Assignment: Give back, word for word, the line that contains "D3: schottky SS14" and all lines after it in the material, through the last; please include only these.

Exercise materials:
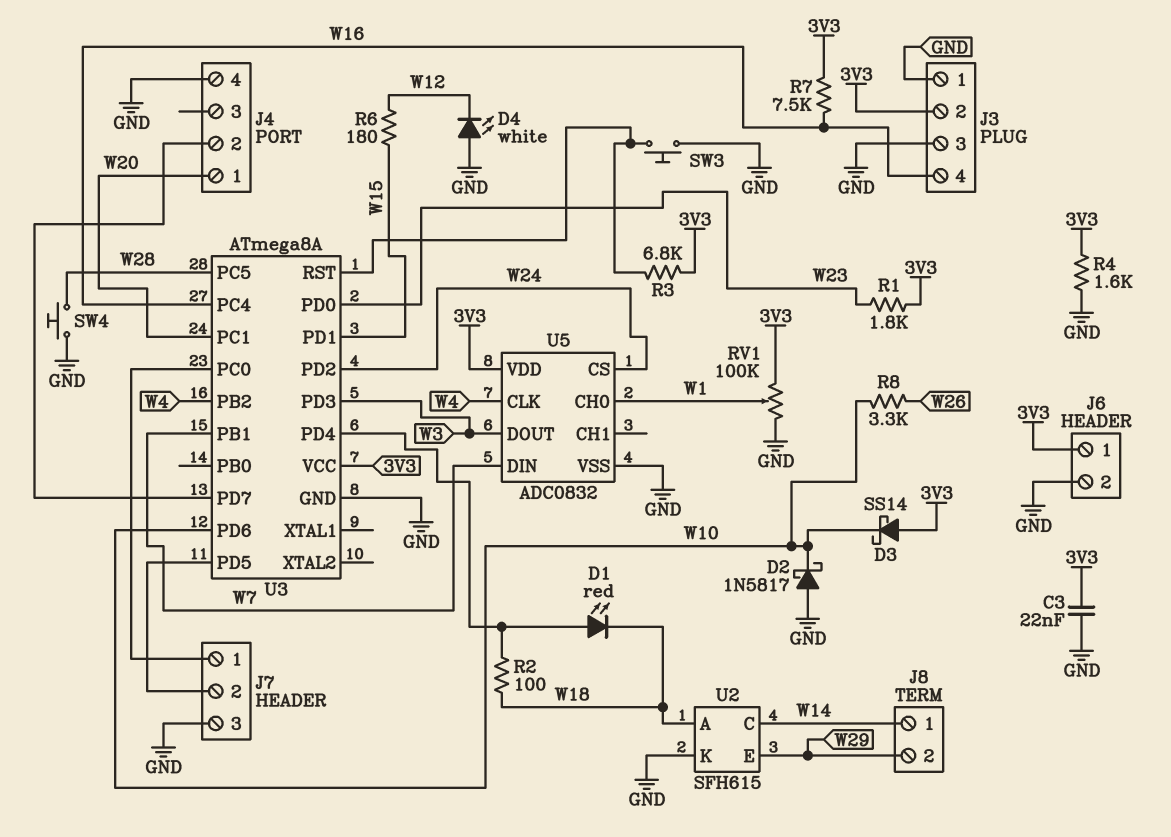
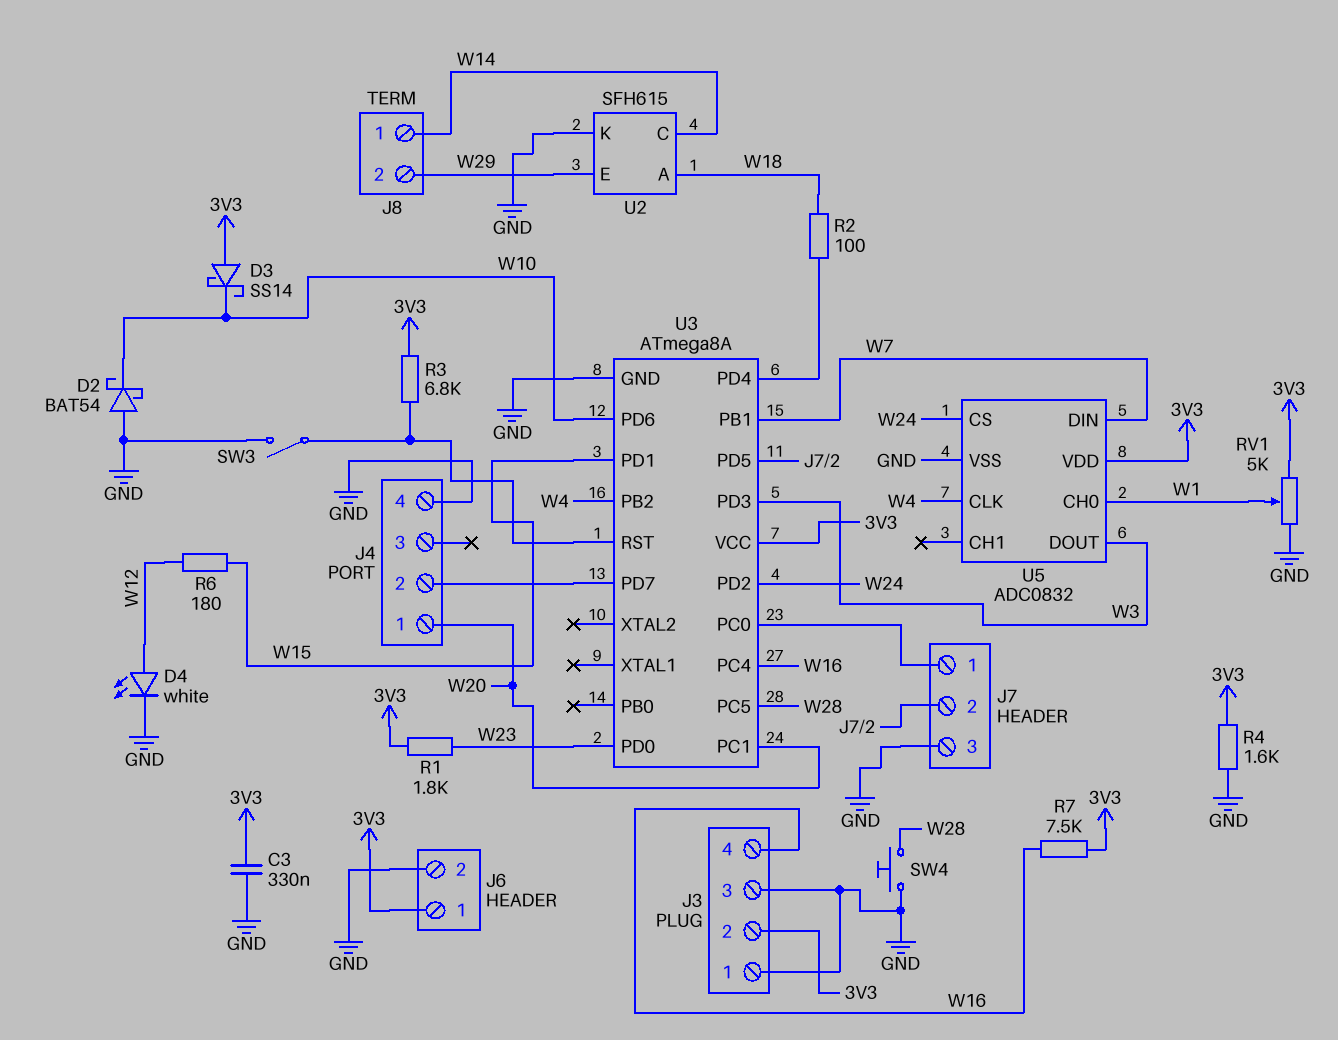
C3: 22nF (3V3, GND) -> 330nF (3V3, GND)
D1: LED red (A U3/PD4, K W18) -> none
D2: schottky 1N5817 (A GND, K W10) -> schottky BAT54 (A GND, K W10)
D4: LED white (A GND, K W12) -> LED white (A W12, K GND)
R8: 3.3k (W10, W26) -> none
RV1: 100k (3V3, GND, wiper W1) -> 5k (3V3, GND, wiper W1)
SW3: button (GND, U3/RST) -> switch (GND, U3/RST)

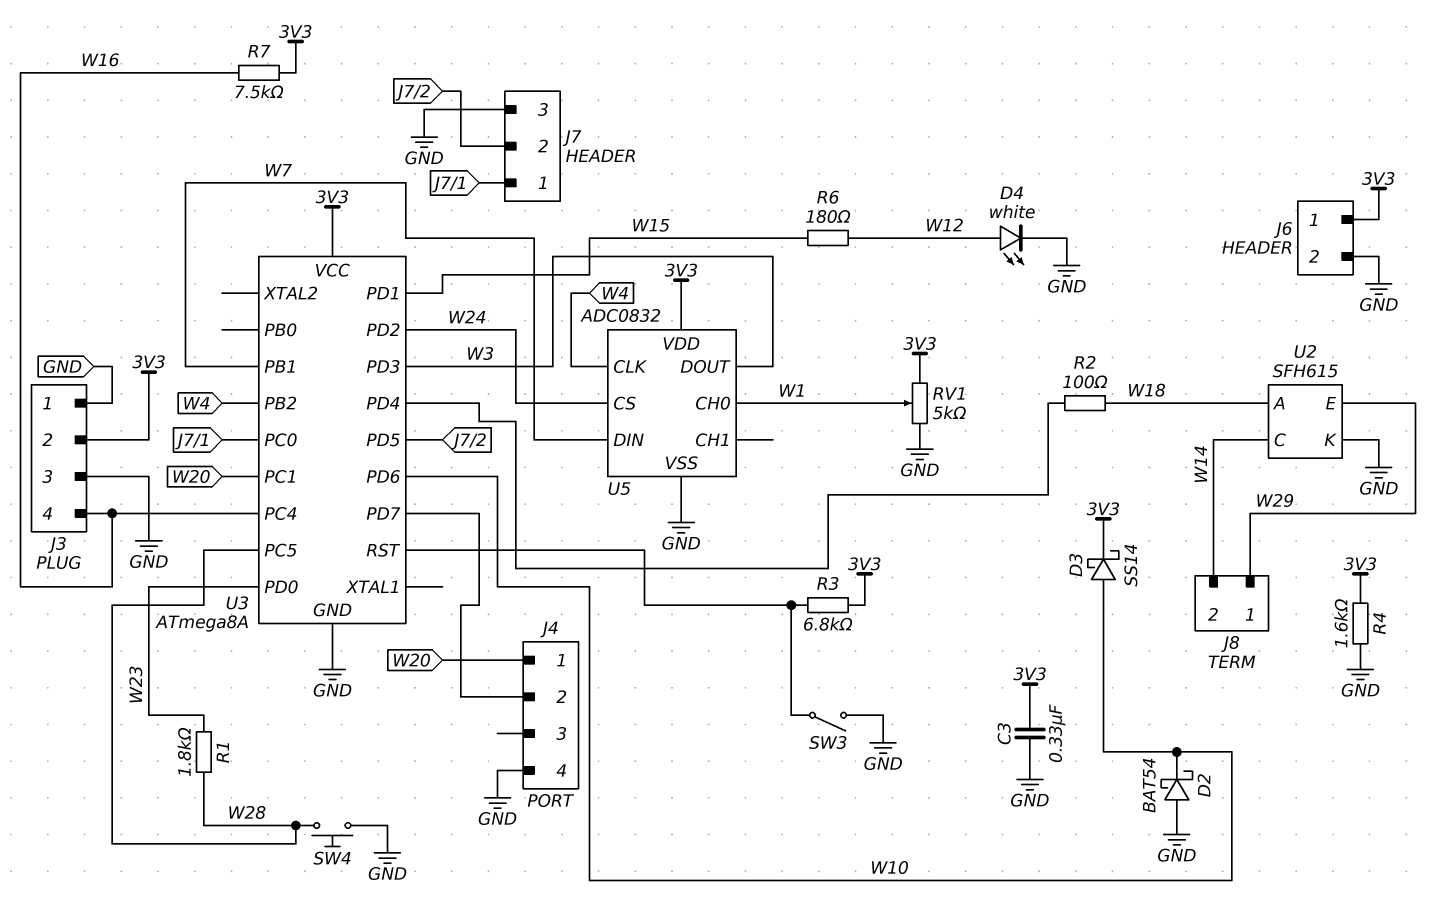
D3: schottky SS14 (A 3V3, K W10) -> schottky SS14 (A W10, K 3V3)
J8 pin 1: W14 -> W29
J8 pin 2: W29 -> W14
R1: 1.8k (3V3, W23) -> 1.8k (W23, W28)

Exercise answer:
D3: schottky SS14 (A 3V3, K W10) -> schottky SS14 (A W10, K 3V3)
J8 pin 1: W14 -> W29
J8 pin 2: W29 -> W14
R1: 1.8k (3V3, W23) -> 1.8k (W23, W28)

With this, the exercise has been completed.